BEGIN Available records
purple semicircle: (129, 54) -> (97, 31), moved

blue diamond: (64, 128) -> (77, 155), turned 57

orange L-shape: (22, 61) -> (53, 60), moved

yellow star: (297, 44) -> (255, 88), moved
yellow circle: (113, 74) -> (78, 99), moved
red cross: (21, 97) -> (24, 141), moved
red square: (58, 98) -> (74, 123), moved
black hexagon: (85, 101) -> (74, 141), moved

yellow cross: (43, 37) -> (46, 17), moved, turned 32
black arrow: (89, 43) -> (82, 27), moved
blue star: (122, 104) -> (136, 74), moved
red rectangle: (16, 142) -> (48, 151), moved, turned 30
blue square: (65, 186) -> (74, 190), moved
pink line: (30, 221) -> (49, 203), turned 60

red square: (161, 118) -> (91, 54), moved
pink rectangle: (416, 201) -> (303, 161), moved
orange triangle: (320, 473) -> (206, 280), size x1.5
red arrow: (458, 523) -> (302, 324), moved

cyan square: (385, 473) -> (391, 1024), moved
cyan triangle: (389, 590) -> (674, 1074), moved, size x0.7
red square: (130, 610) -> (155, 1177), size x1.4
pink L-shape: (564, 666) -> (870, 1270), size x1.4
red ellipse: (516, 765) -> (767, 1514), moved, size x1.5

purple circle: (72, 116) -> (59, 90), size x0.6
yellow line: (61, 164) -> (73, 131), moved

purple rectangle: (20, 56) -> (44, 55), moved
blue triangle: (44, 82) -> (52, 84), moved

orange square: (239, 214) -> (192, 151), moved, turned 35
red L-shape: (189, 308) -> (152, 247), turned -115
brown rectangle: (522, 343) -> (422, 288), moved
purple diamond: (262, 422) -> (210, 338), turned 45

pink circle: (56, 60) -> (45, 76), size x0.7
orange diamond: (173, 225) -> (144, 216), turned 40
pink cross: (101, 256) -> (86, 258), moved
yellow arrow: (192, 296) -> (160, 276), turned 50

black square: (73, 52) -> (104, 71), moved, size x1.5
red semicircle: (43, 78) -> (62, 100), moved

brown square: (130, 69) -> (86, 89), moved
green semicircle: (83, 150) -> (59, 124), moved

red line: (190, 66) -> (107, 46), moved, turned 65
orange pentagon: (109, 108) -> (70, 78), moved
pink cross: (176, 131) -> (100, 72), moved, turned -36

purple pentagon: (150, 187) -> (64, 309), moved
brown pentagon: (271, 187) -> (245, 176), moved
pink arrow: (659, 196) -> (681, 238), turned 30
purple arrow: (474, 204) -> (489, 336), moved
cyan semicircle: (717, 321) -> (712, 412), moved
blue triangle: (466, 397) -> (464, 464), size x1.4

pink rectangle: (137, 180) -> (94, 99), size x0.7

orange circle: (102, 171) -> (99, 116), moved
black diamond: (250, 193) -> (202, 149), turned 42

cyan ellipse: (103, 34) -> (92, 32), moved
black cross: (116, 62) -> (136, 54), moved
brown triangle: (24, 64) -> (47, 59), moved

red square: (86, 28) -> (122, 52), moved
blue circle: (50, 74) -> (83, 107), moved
END Available records
**What is required:**
All lines of the data above that include the word "orange" must be shown.

**Exercise response:**
orange L-shape: (22, 61) -> (53, 60), moved
orange triangle: (320, 473) -> (206, 280), size x1.5
orange square: (239, 214) -> (192, 151), moved, turned 35
orange diamond: (173, 225) -> (144, 216), turned 40
orange pentagon: (109, 108) -> (70, 78), moved
orange circle: (102, 171) -> (99, 116), moved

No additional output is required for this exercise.